───── SOURCE MATERIAL
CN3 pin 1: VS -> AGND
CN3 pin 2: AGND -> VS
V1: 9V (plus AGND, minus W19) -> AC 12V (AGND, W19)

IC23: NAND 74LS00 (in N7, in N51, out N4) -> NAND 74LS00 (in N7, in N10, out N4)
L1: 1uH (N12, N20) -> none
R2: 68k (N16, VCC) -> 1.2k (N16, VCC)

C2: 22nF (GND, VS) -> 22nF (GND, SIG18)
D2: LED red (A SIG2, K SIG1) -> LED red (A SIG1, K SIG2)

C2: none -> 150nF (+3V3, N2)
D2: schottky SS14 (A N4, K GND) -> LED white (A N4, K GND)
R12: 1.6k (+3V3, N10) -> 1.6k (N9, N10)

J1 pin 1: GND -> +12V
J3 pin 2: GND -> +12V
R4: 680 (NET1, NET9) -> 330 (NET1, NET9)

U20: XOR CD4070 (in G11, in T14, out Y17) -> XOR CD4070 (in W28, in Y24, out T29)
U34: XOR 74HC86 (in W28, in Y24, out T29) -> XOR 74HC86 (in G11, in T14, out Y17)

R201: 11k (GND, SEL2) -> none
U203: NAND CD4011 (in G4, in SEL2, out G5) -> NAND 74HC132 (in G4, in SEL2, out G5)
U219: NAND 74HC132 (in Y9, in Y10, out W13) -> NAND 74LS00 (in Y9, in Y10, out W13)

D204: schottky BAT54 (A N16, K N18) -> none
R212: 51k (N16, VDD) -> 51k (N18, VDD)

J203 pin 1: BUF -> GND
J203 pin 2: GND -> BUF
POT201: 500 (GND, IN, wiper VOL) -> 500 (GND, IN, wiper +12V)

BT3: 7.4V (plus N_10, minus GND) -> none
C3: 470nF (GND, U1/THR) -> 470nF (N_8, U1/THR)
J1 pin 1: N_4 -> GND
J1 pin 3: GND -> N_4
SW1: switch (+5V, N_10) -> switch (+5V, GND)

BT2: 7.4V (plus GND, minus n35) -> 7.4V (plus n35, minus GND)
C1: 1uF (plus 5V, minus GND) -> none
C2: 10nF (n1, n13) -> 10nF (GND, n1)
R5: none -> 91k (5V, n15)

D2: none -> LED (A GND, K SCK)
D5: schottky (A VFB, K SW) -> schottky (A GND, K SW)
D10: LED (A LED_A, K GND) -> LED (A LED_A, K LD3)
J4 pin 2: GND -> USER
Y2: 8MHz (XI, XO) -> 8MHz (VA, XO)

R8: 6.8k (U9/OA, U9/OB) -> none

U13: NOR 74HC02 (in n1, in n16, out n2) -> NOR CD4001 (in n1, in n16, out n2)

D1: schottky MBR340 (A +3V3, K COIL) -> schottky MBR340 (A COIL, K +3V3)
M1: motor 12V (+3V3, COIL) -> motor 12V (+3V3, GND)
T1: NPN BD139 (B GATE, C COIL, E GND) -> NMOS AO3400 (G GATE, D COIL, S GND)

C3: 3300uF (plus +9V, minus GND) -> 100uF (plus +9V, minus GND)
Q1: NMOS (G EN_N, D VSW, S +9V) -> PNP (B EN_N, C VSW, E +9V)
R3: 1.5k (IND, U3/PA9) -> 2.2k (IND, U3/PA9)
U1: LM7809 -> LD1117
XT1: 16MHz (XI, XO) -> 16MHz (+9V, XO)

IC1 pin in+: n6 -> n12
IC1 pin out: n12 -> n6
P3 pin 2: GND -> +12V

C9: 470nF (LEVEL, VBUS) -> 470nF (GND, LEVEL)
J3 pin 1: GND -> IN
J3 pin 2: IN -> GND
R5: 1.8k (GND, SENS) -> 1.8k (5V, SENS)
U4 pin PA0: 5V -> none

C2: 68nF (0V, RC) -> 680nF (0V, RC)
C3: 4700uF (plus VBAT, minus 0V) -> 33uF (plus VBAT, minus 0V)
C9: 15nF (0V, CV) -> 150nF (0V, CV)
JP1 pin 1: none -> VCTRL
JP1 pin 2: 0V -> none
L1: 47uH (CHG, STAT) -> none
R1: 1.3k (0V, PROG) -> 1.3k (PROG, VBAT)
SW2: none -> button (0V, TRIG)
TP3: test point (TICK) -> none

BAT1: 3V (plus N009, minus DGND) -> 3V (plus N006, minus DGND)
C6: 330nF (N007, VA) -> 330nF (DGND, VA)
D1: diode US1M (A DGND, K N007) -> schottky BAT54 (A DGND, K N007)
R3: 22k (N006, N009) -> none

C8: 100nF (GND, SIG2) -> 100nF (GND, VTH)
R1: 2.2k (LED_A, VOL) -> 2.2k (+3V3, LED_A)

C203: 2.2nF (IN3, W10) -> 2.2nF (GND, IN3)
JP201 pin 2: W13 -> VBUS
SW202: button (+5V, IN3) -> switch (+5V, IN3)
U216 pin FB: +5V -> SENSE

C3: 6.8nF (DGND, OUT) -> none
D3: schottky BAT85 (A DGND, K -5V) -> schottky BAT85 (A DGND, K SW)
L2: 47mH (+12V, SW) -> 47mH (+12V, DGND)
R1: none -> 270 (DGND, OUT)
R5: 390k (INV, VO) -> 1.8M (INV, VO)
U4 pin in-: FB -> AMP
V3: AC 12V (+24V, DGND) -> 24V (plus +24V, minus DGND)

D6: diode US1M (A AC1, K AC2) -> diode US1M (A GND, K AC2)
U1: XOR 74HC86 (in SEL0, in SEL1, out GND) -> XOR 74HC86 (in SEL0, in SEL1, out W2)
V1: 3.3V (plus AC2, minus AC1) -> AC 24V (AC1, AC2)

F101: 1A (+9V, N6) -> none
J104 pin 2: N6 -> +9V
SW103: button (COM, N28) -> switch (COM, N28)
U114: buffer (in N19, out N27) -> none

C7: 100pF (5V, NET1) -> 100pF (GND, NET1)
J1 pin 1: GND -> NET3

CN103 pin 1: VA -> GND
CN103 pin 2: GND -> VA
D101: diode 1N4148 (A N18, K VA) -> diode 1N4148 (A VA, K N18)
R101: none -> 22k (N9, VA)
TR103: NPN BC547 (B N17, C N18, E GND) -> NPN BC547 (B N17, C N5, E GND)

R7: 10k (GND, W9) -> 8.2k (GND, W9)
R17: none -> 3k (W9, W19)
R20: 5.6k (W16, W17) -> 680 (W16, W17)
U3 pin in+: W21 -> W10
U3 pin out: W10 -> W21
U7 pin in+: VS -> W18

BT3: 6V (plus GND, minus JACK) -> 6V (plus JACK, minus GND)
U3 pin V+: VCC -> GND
──────────
The material above is to be reproduced exactly as written.

→ **PROBLEM SOLUTION**
CN3 pin 1: VS -> AGND
CN3 pin 2: AGND -> VS
V1: 9V (plus AGND, minus W19) -> AC 12V (AGND, W19)

IC23: NAND 74LS00 (in N7, in N51, out N4) -> NAND 74LS00 (in N7, in N10, out N4)
L1: 1uH (N12, N20) -> none
R2: 68k (N16, VCC) -> 1.2k (N16, VCC)

C2: 22nF (GND, VS) -> 22nF (GND, SIG18)
D2: LED red (A SIG2, K SIG1) -> LED red (A SIG1, K SIG2)

C2: none -> 150nF (+3V3, N2)
D2: schottky SS14 (A N4, K GND) -> LED white (A N4, K GND)
R12: 1.6k (+3V3, N10) -> 1.6k (N9, N10)

J1 pin 1: GND -> +12V
J3 pin 2: GND -> +12V
R4: 680 (NET1, NET9) -> 330 (NET1, NET9)

U20: XOR CD4070 (in G11, in T14, out Y17) -> XOR CD4070 (in W28, in Y24, out T29)
U34: XOR 74HC86 (in W28, in Y24, out T29) -> XOR 74HC86 (in G11, in T14, out Y17)

R201: 11k (GND, SEL2) -> none
U203: NAND CD4011 (in G4, in SEL2, out G5) -> NAND 74HC132 (in G4, in SEL2, out G5)
U219: NAND 74HC132 (in Y9, in Y10, out W13) -> NAND 74LS00 (in Y9, in Y10, out W13)

D204: schottky BAT54 (A N16, K N18) -> none
R212: 51k (N16, VDD) -> 51k (N18, VDD)

J203 pin 1: BUF -> GND
J203 pin 2: GND -> BUF
POT201: 500 (GND, IN, wiper VOL) -> 500 (GND, IN, wiper +12V)

BT3: 7.4V (plus N_10, minus GND) -> none
C3: 470nF (GND, U1/THR) -> 470nF (N_8, U1/THR)
J1 pin 1: N_4 -> GND
J1 pin 3: GND -> N_4
SW1: switch (+5V, N_10) -> switch (+5V, GND)

BT2: 7.4V (plus GND, minus n35) -> 7.4V (plus n35, minus GND)
C1: 1uF (plus 5V, minus GND) -> none
C2: 10nF (n1, n13) -> 10nF (GND, n1)
R5: none -> 91k (5V, n15)

D2: none -> LED (A GND, K SCK)
D5: schottky (A VFB, K SW) -> schottky (A GND, K SW)
D10: LED (A LED_A, K GND) -> LED (A LED_A, K LD3)
J4 pin 2: GND -> USER
Y2: 8MHz (XI, XO) -> 8MHz (VA, XO)

R8: 6.8k (U9/OA, U9/OB) -> none

U13: NOR 74HC02 (in n1, in n16, out n2) -> NOR CD4001 (in n1, in n16, out n2)

D1: schottky MBR340 (A +3V3, K COIL) -> schottky MBR340 (A COIL, K +3V3)
M1: motor 12V (+3V3, COIL) -> motor 12V (+3V3, GND)
T1: NPN BD139 (B GATE, C COIL, E GND) -> NMOS AO3400 (G GATE, D COIL, S GND)

C3: 3300uF (plus +9V, minus GND) -> 100uF (plus +9V, minus GND)
Q1: NMOS (G EN_N, D VSW, S +9V) -> PNP (B EN_N, C VSW, E +9V)
R3: 1.5k (IND, U3/PA9) -> 2.2k (IND, U3/PA9)
U1: LM7809 -> LD1117
XT1: 16MHz (XI, XO) -> 16MHz (+9V, XO)

IC1 pin in+: n6 -> n12
IC1 pin out: n12 -> n6
P3 pin 2: GND -> +12V

C9: 470nF (LEVEL, VBUS) -> 470nF (GND, LEVEL)
J3 pin 1: GND -> IN
J3 pin 2: IN -> GND
R5: 1.8k (GND, SENS) -> 1.8k (5V, SENS)
U4 pin PA0: 5V -> none

C2: 68nF (0V, RC) -> 680nF (0V, RC)
C3: 4700uF (plus VBAT, minus 0V) -> 33uF (plus VBAT, minus 0V)
C9: 15nF (0V, CV) -> 150nF (0V, CV)
JP1 pin 1: none -> VCTRL
JP1 pin 2: 0V -> none
L1: 47uH (CHG, STAT) -> none
R1: 1.3k (0V, PROG) -> 1.3k (PROG, VBAT)
SW2: none -> button (0V, TRIG)
TP3: test point (TICK) -> none

BAT1: 3V (plus N009, minus DGND) -> 3V (plus N006, minus DGND)
C6: 330nF (N007, VA) -> 330nF (DGND, VA)
D1: diode US1M (A DGND, K N007) -> schottky BAT54 (A DGND, K N007)
R3: 22k (N006, N009) -> none

C8: 100nF (GND, SIG2) -> 100nF (GND, VTH)
R1: 2.2k (LED_A, VOL) -> 2.2k (+3V3, LED_A)

C203: 2.2nF (IN3, W10) -> 2.2nF (GND, IN3)
JP201 pin 2: W13 -> VBUS
SW202: button (+5V, IN3) -> switch (+5V, IN3)
U216 pin FB: +5V -> SENSE

C3: 6.8nF (DGND, OUT) -> none
D3: schottky BAT85 (A DGND, K -5V) -> schottky BAT85 (A DGND, K SW)
L2: 47mH (+12V, SW) -> 47mH (+12V, DGND)
R1: none -> 270 (DGND, OUT)
R5: 390k (INV, VO) -> 1.8M (INV, VO)
U4 pin in-: FB -> AMP
V3: AC 12V (+24V, DGND) -> 24V (plus +24V, minus DGND)

D6: diode US1M (A AC1, K AC2) -> diode US1M (A GND, K AC2)
U1: XOR 74HC86 (in SEL0, in SEL1, out GND) -> XOR 74HC86 (in SEL0, in SEL1, out W2)
V1: 3.3V (plus AC2, minus AC1) -> AC 24V (AC1, AC2)

F101: 1A (+9V, N6) -> none
J104 pin 2: N6 -> +9V
SW103: button (COM, N28) -> switch (COM, N28)
U114: buffer (in N19, out N27) -> none

C7: 100pF (5V, NET1) -> 100pF (GND, NET1)
J1 pin 1: GND -> NET3

CN103 pin 1: VA -> GND
CN103 pin 2: GND -> VA
D101: diode 1N4148 (A N18, K VA) -> diode 1N4148 (A VA, K N18)
R101: none -> 22k (N9, VA)
TR103: NPN BC547 (B N17, C N18, E GND) -> NPN BC547 (B N17, C N5, E GND)

R7: 10k (GND, W9) -> 8.2k (GND, W9)
R17: none -> 3k (W9, W19)
R20: 5.6k (W16, W17) -> 680 (W16, W17)
U3 pin in+: W21 -> W10
U3 pin out: W10 -> W21
U7 pin in+: VS -> W18

BT3: 6V (plus GND, minus JACK) -> 6V (plus JACK, minus GND)
U3 pin V+: VCC -> GND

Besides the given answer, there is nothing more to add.